# Extracto de datos:
━━━━━━

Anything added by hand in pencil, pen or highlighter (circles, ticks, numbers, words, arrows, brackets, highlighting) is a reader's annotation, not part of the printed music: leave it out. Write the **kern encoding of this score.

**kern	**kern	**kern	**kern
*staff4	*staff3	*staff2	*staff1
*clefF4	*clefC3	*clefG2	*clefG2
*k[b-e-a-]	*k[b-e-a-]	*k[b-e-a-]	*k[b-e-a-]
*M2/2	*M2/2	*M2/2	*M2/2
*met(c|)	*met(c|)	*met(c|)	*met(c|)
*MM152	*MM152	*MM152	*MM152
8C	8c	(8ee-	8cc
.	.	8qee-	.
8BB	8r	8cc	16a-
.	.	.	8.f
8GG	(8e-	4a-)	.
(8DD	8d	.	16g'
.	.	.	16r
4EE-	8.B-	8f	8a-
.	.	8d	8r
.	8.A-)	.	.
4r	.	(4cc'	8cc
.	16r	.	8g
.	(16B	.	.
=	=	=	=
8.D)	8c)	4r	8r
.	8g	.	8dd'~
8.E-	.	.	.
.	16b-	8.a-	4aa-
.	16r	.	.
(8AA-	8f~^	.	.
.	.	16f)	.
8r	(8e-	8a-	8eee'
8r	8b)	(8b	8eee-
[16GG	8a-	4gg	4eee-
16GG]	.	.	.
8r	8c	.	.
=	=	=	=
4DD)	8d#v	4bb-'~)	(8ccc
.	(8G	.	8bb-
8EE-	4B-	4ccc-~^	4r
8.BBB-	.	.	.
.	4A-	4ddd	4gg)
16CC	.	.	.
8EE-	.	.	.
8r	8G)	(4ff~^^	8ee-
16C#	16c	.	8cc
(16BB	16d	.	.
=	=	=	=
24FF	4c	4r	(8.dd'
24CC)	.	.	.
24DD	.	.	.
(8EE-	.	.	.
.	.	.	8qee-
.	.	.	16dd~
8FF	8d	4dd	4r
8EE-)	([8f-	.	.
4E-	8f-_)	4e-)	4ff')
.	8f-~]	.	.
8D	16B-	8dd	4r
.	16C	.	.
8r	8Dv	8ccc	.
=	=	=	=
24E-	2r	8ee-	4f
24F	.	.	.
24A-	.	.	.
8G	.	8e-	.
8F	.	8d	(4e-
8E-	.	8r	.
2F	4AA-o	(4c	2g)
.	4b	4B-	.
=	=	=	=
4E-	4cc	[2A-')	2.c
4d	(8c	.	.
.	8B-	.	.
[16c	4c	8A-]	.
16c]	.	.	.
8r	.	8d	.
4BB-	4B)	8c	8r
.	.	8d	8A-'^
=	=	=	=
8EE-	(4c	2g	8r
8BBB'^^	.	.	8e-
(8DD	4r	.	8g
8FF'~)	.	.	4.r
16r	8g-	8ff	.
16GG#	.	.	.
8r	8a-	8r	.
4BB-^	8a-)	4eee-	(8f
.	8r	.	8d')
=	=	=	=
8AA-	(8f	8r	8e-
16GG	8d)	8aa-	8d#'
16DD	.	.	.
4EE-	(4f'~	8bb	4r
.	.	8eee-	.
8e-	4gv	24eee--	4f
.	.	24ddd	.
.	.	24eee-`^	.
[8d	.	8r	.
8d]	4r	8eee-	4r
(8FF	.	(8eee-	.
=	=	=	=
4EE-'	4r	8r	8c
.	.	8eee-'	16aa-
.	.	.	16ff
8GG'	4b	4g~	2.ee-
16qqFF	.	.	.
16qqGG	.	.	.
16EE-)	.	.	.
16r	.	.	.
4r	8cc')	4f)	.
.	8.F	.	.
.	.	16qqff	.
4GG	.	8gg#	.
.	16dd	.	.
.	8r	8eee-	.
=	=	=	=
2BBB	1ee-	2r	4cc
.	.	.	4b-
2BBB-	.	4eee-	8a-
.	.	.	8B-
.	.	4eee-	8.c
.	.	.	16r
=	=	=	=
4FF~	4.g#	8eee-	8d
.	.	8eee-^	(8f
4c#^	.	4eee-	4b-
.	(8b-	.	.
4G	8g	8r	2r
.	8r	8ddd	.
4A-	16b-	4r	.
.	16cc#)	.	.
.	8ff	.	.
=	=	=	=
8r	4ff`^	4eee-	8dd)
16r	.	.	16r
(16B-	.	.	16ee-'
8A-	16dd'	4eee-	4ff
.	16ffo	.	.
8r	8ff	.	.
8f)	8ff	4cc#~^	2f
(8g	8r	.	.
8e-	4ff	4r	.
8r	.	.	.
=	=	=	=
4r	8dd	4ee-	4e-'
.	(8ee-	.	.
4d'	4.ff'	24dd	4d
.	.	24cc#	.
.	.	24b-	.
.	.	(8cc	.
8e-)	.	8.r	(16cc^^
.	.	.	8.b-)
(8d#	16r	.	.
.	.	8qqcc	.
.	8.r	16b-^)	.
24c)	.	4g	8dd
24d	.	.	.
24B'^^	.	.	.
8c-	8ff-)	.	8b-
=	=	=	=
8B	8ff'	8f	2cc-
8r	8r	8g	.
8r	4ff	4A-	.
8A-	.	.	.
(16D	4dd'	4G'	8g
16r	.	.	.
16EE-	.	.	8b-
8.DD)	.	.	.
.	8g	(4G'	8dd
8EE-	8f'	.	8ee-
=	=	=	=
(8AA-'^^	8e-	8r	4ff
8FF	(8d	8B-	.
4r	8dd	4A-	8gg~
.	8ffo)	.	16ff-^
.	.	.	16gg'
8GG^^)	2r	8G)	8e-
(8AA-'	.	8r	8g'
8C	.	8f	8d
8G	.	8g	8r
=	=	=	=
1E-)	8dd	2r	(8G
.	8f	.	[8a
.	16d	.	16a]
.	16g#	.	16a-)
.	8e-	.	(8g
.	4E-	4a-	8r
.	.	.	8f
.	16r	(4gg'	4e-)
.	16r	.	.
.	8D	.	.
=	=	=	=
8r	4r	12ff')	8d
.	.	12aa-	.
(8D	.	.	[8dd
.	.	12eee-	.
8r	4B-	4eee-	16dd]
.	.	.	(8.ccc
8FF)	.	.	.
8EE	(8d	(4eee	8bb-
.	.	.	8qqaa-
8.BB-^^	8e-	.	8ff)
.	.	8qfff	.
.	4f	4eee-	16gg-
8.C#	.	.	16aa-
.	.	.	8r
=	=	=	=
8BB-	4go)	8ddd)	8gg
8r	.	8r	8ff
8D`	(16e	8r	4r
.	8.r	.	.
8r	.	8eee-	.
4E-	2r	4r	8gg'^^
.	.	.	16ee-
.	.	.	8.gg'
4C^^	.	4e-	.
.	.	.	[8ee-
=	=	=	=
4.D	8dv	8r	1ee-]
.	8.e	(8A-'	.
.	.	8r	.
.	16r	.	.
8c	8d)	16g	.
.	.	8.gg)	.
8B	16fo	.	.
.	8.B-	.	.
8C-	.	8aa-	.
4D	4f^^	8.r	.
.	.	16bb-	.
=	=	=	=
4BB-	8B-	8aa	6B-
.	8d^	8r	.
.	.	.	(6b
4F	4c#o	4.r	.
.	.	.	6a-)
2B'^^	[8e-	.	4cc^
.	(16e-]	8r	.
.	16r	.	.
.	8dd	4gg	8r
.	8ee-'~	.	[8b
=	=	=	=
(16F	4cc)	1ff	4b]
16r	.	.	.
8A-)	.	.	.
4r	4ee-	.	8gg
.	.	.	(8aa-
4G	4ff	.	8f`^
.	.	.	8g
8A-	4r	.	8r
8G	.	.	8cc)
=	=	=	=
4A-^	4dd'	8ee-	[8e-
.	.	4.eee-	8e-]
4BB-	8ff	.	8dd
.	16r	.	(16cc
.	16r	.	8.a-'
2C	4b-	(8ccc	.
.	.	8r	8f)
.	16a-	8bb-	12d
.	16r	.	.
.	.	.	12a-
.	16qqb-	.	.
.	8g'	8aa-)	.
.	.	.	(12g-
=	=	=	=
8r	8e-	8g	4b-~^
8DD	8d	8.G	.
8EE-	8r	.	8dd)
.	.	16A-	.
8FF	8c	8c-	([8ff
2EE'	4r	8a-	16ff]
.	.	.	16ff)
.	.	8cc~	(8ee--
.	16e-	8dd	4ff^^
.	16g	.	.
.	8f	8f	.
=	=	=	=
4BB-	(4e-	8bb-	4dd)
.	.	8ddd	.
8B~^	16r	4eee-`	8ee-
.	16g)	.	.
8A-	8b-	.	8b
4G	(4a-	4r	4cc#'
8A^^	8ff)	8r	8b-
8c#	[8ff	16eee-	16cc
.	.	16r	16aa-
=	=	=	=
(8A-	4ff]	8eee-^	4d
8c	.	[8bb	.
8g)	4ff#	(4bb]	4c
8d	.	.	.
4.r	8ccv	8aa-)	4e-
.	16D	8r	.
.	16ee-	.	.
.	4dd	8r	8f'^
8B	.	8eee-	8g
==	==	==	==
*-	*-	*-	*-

━━━━━━

# El problema:
Extrae de las filas anteriores todas las líneas que contengan la cadena "kern", distinguiendo entre mayúsculas y minúsculas.

# Solución propuesta:
Anything added by hand in pencil, pen or highlighter (circles, ticks, numbers, words, arrows, brackets, highlighting) is a reader's annotation, not part of the printed music: leave it out. Write the **kern encoding of this score.
**kern	**kern	**kern	**kern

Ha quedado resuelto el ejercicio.